Search the material for the string "żółty" and copy each line where it occurs.

_ _ _ _ _ _ _

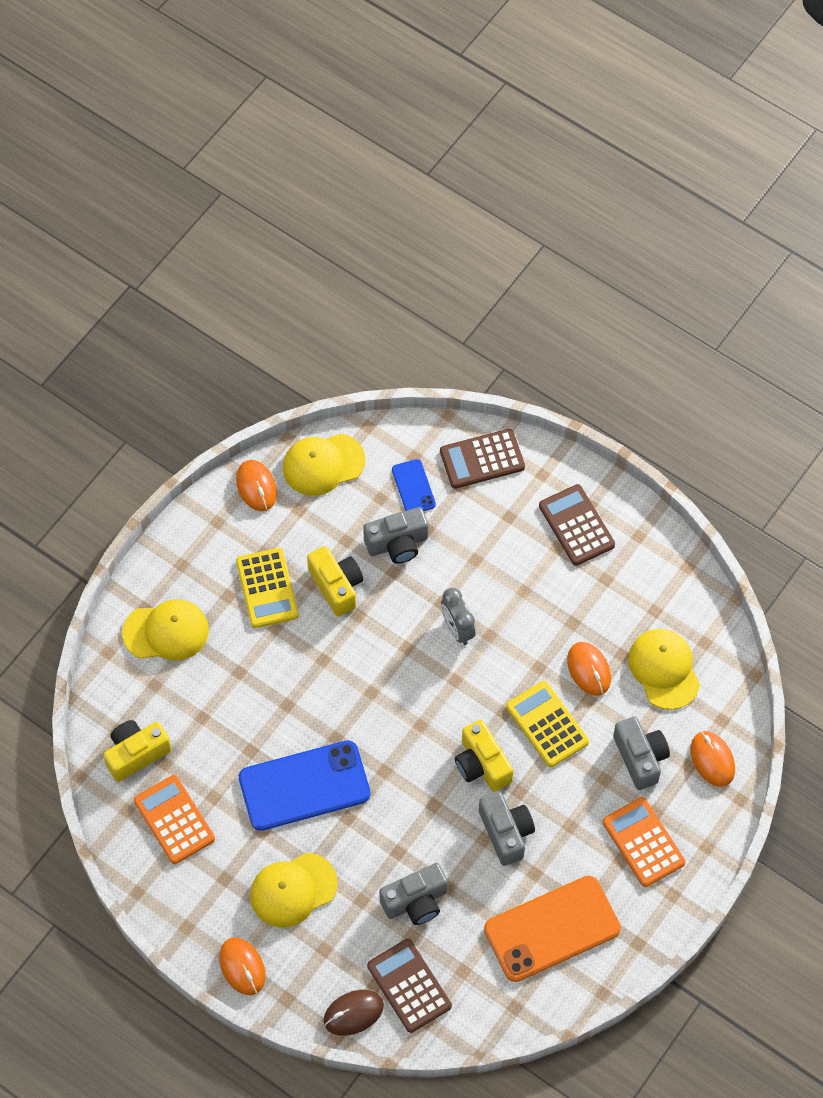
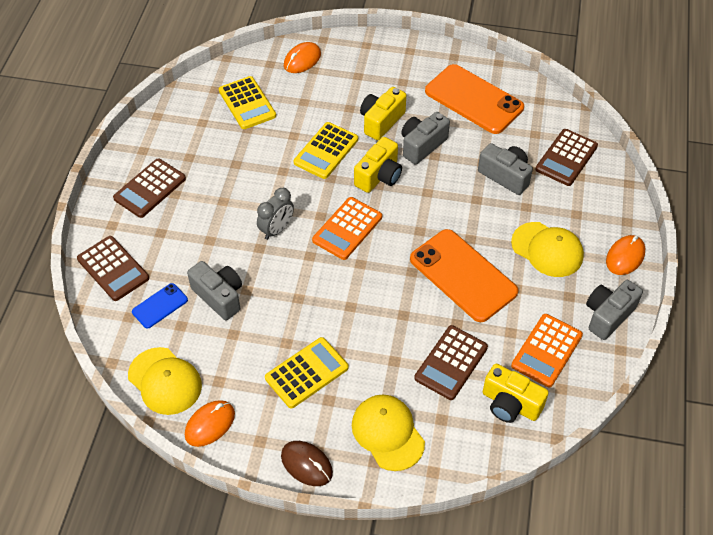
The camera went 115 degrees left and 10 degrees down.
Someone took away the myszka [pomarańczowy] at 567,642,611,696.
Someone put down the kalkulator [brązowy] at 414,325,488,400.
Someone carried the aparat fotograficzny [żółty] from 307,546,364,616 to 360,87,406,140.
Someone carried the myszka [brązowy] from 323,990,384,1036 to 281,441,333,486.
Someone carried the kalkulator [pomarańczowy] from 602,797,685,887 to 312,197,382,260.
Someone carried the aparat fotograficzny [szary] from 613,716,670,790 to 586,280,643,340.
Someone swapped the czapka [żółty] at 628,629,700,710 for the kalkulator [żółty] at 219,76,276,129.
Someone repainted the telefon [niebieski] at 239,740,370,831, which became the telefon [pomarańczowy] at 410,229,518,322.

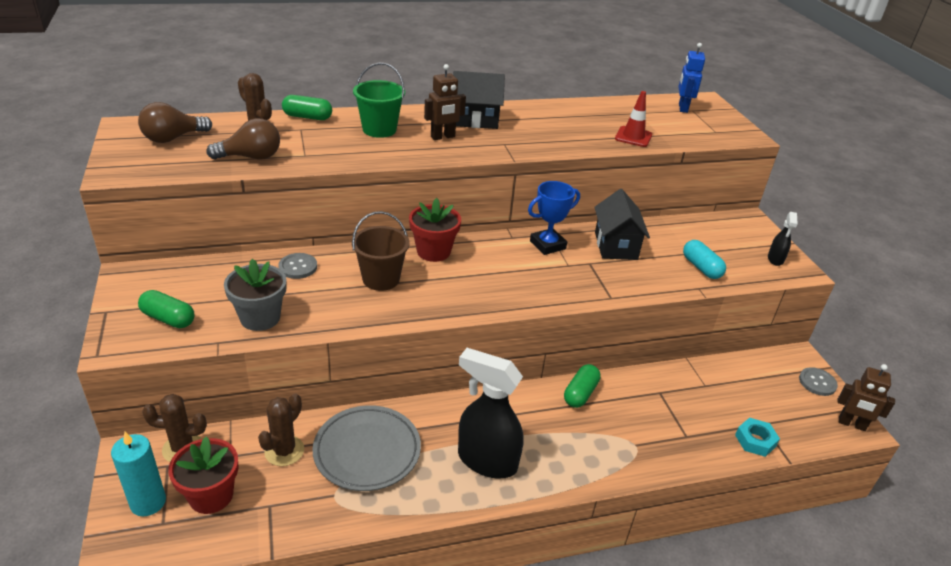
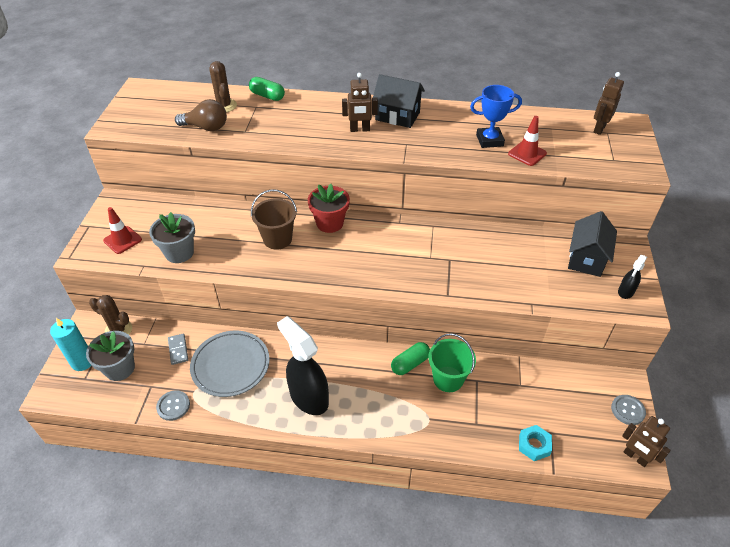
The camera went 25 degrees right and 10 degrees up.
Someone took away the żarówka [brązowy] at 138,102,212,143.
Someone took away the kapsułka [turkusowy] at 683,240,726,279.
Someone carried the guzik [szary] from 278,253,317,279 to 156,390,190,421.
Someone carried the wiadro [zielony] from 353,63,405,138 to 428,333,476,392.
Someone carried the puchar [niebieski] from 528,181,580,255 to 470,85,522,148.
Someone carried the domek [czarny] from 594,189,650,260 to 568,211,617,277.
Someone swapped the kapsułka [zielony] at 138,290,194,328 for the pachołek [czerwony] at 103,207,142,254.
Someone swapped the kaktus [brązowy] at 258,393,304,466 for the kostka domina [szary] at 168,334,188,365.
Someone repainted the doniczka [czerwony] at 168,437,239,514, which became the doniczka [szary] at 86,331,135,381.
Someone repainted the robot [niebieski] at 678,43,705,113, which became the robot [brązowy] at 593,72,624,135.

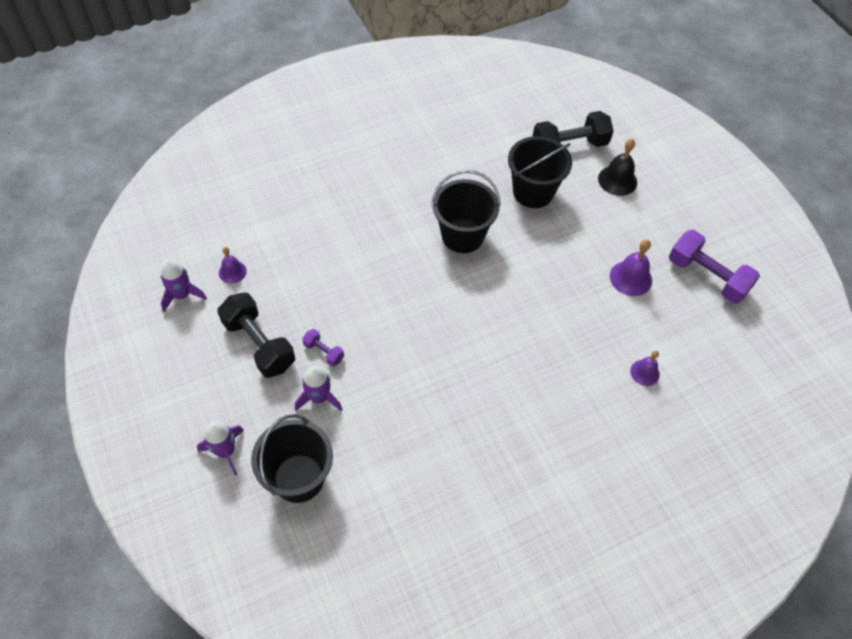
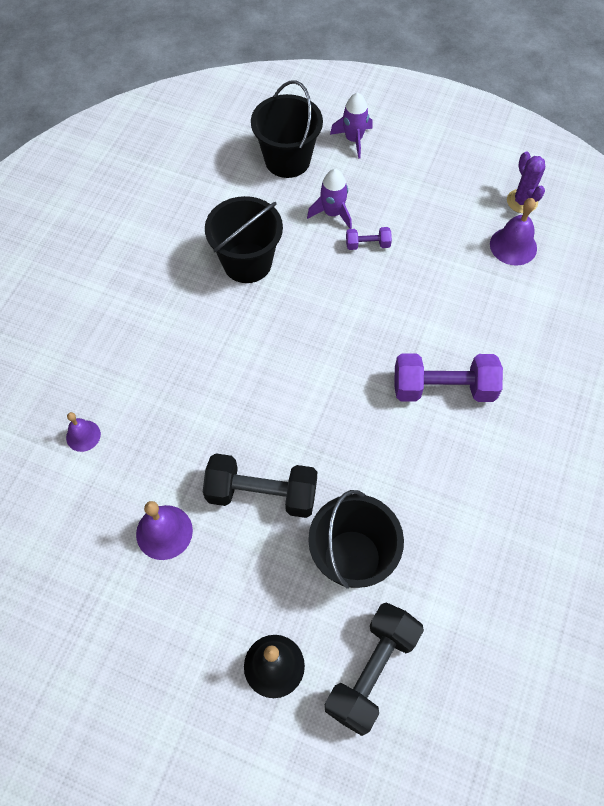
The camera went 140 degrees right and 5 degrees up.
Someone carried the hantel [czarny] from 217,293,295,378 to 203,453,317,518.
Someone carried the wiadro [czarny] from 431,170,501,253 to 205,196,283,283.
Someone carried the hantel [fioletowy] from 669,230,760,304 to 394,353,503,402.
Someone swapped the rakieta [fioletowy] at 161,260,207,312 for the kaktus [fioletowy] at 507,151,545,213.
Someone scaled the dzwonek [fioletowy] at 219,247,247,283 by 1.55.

_ _ _ _ _ _ _

- _ANSWER TO THIS EXERCISE_
Someone carried the aparat fotograficzny [żółty] from 307,546,364,616 to 360,87,406,140.
Someone swapped the czapka [żółty] at 628,629,700,710 for the kalkulator [żółty] at 219,76,276,129.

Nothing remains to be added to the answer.